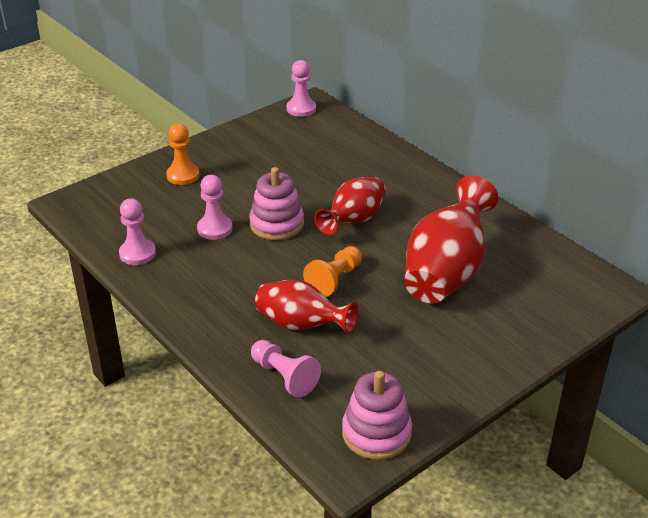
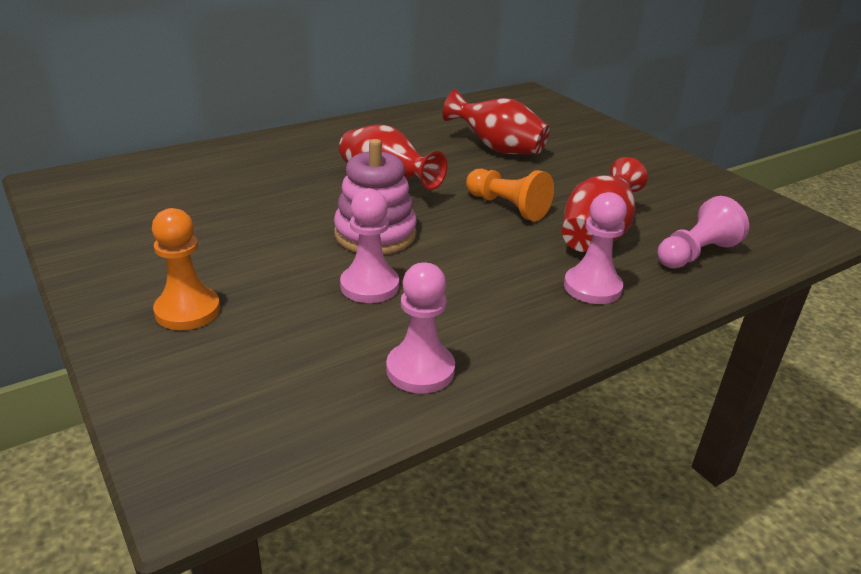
camera: 85 degrees left, 5 degrees down
(301, 109) = (65, 190): pink pawn -> pink pawn (592, 287)
(376, 433) = (761, 211): pink stacking toy -> none
(446, 272) = (497, 149): red vase -> red vase, size x0.64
===============
**The problem:** Output nothing but the lines from the one containing "(301, 109) = (65, 190): pink" to the end of the listing, both of those included, exactly as given.

**Solution for this problem:**
(301, 109) = (65, 190): pink pawn -> pink pawn (592, 287)
(376, 433) = (761, 211): pink stacking toy -> none
(446, 272) = (497, 149): red vase -> red vase, size x0.64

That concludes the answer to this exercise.